• **WHAT IS BEING ASKED**:
Whenever a line in the data contains "triangle", show that line.

(Object displacement listings)
________________________________________

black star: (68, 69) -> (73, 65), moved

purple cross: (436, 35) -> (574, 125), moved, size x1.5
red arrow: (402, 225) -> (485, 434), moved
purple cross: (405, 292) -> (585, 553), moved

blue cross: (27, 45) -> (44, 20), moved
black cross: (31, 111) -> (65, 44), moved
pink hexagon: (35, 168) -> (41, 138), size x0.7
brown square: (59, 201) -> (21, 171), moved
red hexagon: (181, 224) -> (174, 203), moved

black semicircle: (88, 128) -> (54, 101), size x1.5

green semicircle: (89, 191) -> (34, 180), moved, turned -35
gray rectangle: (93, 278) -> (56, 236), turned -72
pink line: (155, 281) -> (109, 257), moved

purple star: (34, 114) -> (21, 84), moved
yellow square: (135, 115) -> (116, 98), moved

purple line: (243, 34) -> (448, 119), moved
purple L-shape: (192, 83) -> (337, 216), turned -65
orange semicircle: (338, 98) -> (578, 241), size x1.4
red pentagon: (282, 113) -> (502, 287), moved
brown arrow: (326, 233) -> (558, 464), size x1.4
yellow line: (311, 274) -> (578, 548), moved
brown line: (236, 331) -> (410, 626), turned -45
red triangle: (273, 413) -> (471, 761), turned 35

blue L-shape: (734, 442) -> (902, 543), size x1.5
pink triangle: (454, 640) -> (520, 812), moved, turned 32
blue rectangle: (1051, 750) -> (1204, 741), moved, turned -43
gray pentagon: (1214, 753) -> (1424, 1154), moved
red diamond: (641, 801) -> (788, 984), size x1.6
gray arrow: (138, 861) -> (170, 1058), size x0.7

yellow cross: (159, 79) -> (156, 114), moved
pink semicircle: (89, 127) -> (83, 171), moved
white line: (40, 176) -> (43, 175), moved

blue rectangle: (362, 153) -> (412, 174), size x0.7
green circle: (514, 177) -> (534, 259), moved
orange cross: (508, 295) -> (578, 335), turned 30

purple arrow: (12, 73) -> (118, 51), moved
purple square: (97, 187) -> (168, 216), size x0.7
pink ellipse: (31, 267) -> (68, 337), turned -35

________________________________________

• **YOUR RESPONSE**:
red triangle: (273, 413) -> (471, 761), turned 35
pink triangle: (454, 640) -> (520, 812), moved, turned 32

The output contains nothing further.